§ **ASSIGNMENT**: No line before the one holding "RFID pin MOSI: A4 -> A7" is wanted; restate word for word that line and all lines after it to the end of the entries, excluding pictures.

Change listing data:
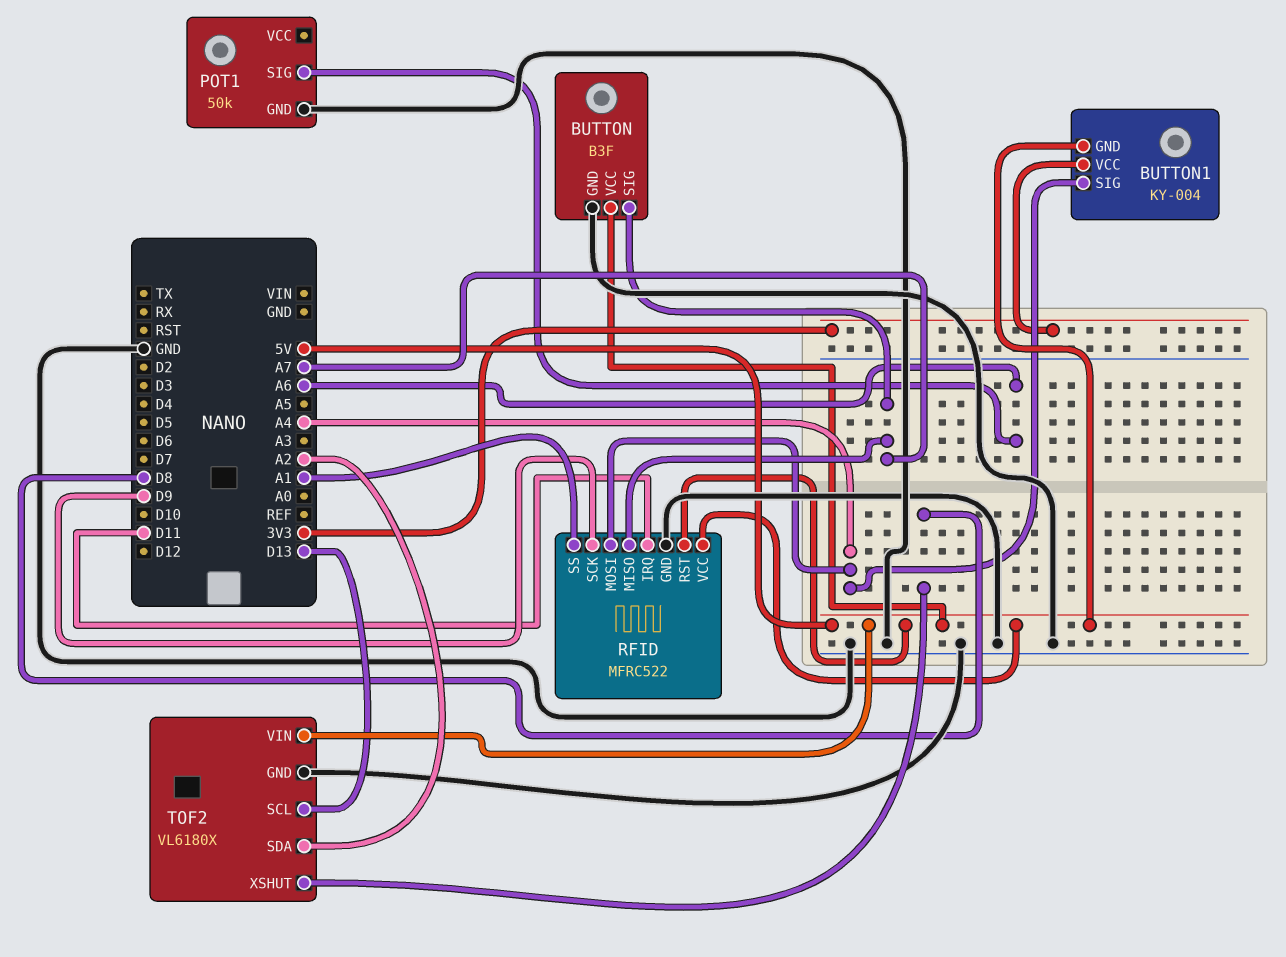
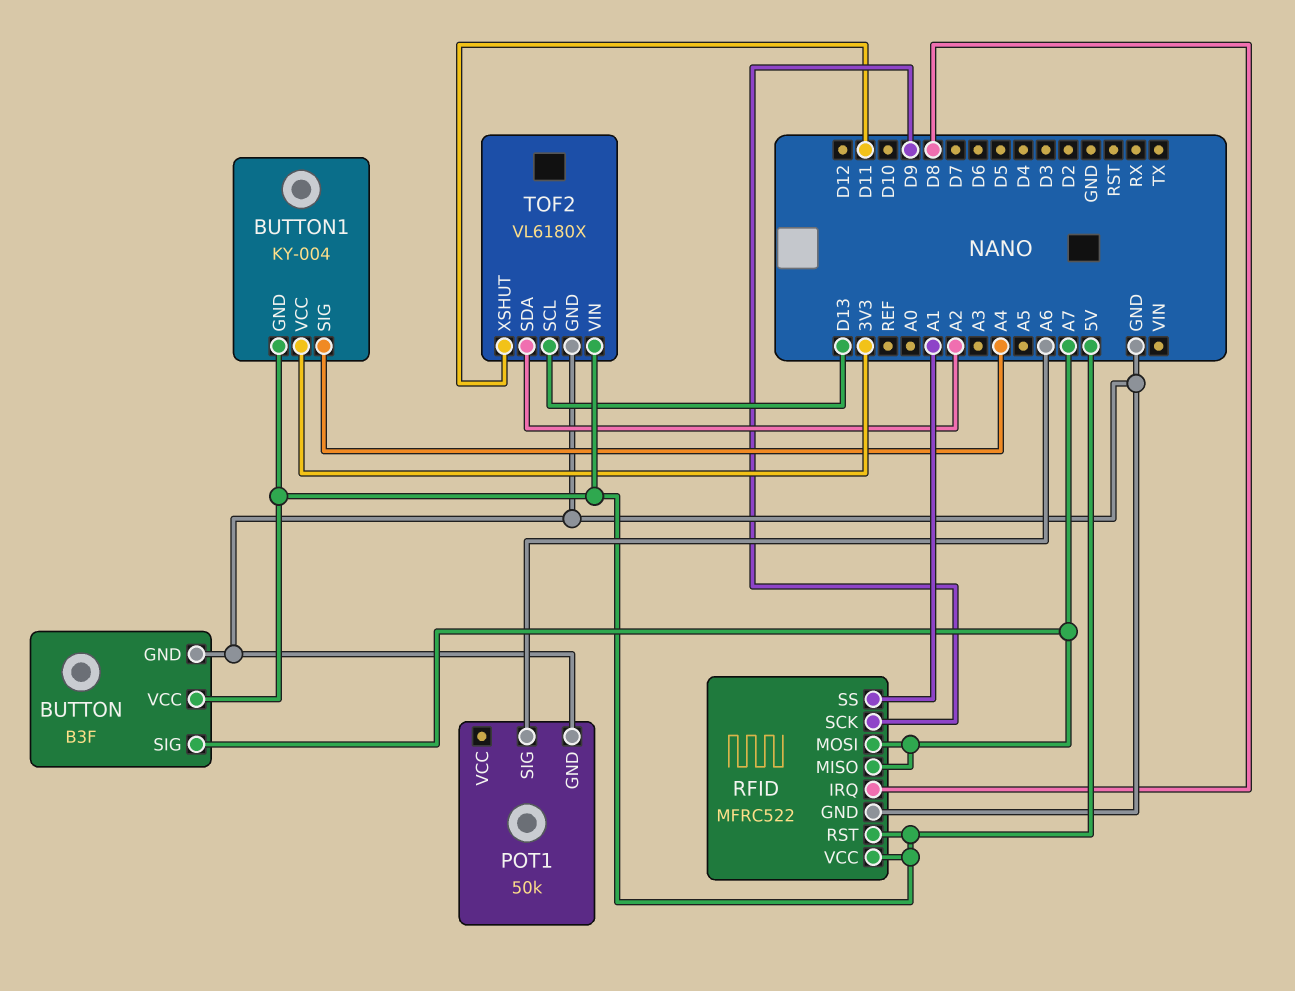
RFID pin IRQ: D11 -> D8
RFID pin MOSI: A4 -> A7
TOF2 pin XSHUT: D8 -> D11

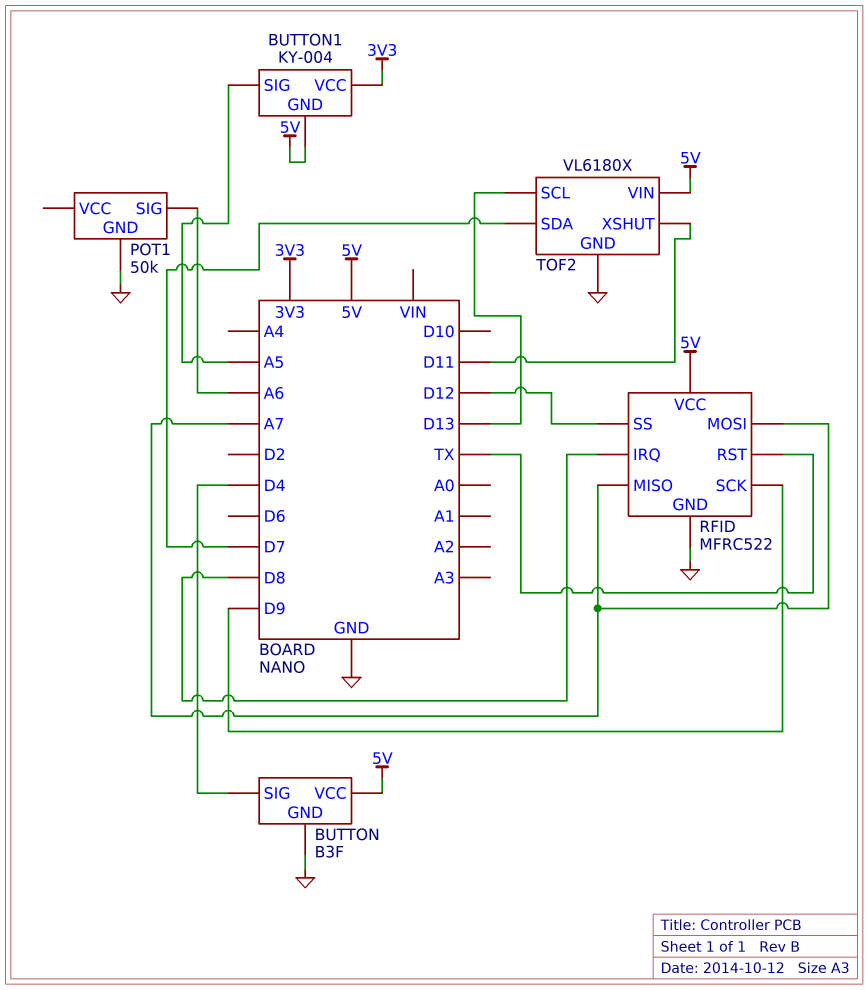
BUTTON pin SIG: A7 -> D4
BUTTON1 pin SIG: A4 -> A5
RFID pin RST: 5V -> TX
RFID pin SS: A1 -> D12
TOF2 pin SDA: A2 -> D7

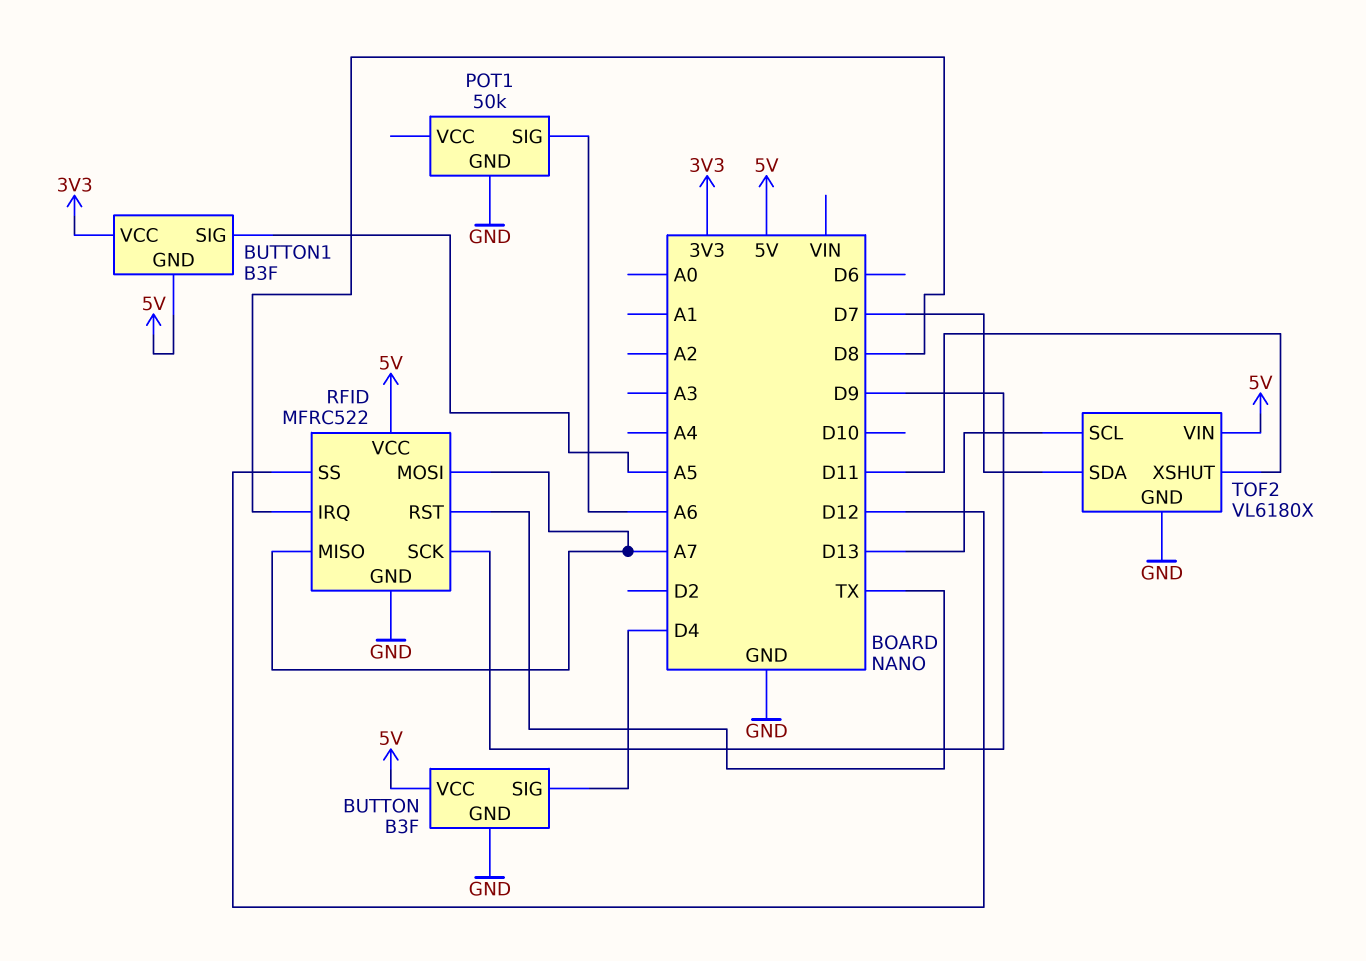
BUTTON1: KY-004 -> B3F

§ **WORKED SOLUTION**:
RFID pin MOSI: A4 -> A7
TOF2 pin XSHUT: D8 -> D11

BUTTON pin SIG: A7 -> D4
BUTTON1 pin SIG: A4 -> A5
RFID pin RST: 5V -> TX
RFID pin SS: A1 -> D12
TOF2 pin SDA: A2 -> D7

BUTTON1: KY-004 -> B3F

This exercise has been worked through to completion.